Could you return each entry below exactly as written, minus any pictures?
-------- Provided data --------
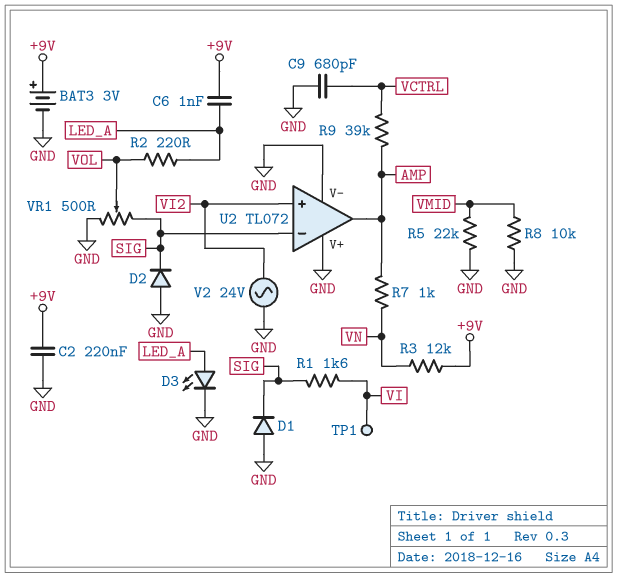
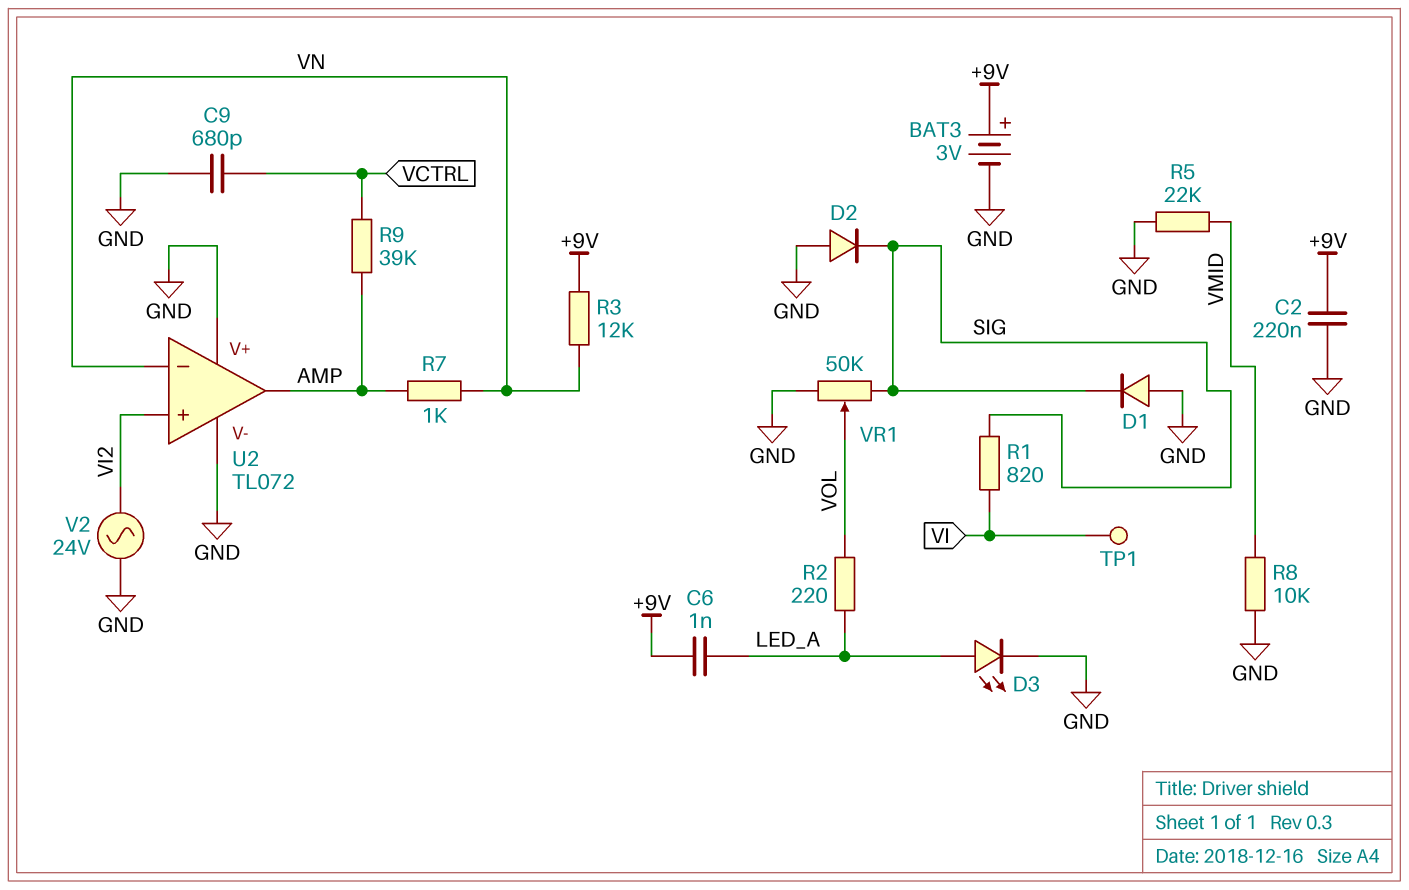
R1: 1.6k (SIG, VI) -> 820 (SIG, VI)
U2 pin in-: SIG -> VN
VR1: 500 (GND, SIG, wiper VOL) -> 50k (GND, SIG, wiper VOL)

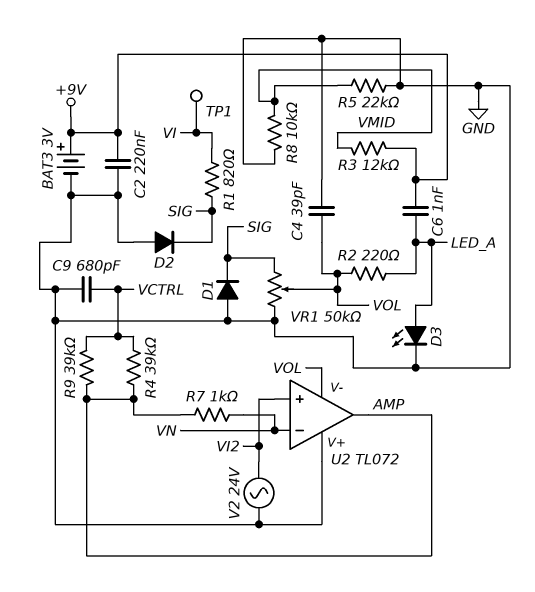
C4: none -> 39pF (GND, VOL)
R3: 12k (+9V, VN) -> 12k (+9V, VMID)
R4: none -> 39k (AMP, VCTRL)
U2 pin V-: GND -> VOL

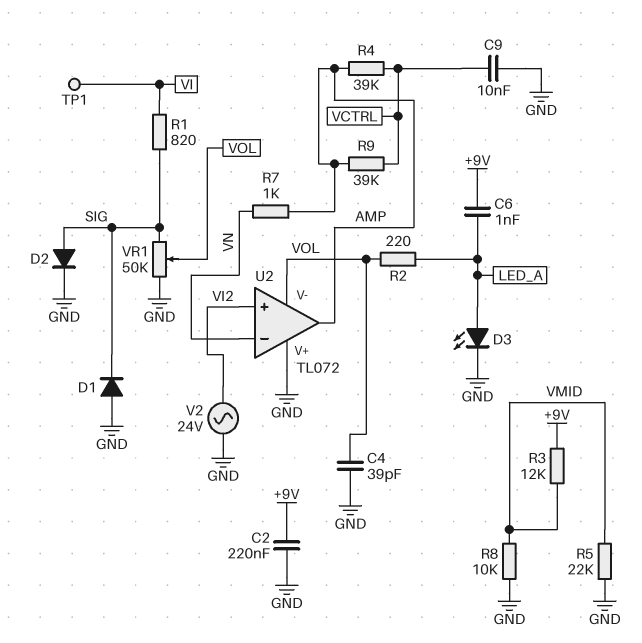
BAT3: 3V (plus +9V, minus GND) -> none
C9: 680pF (GND, VCTRL) -> 10nF (GND, VCTRL)
D2: diode (A GND, K SIG) -> diode (A SIG, K GND)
--------
_Written solution_
R1: 1.6k (SIG, VI) -> 820 (SIG, VI)
U2 pin in-: SIG -> VN
VR1: 500 (GND, SIG, wiper VOL) -> 50k (GND, SIG, wiper VOL)

C4: none -> 39pF (GND, VOL)
R3: 12k (+9V, VN) -> 12k (+9V, VMID)
R4: none -> 39k (AMP, VCTRL)
U2 pin V-: GND -> VOL

BAT3: 3V (plus +9V, minus GND) -> none
C9: 680pF (GND, VCTRL) -> 10nF (GND, VCTRL)
D2: diode (A GND, K SIG) -> diode (A SIG, K GND)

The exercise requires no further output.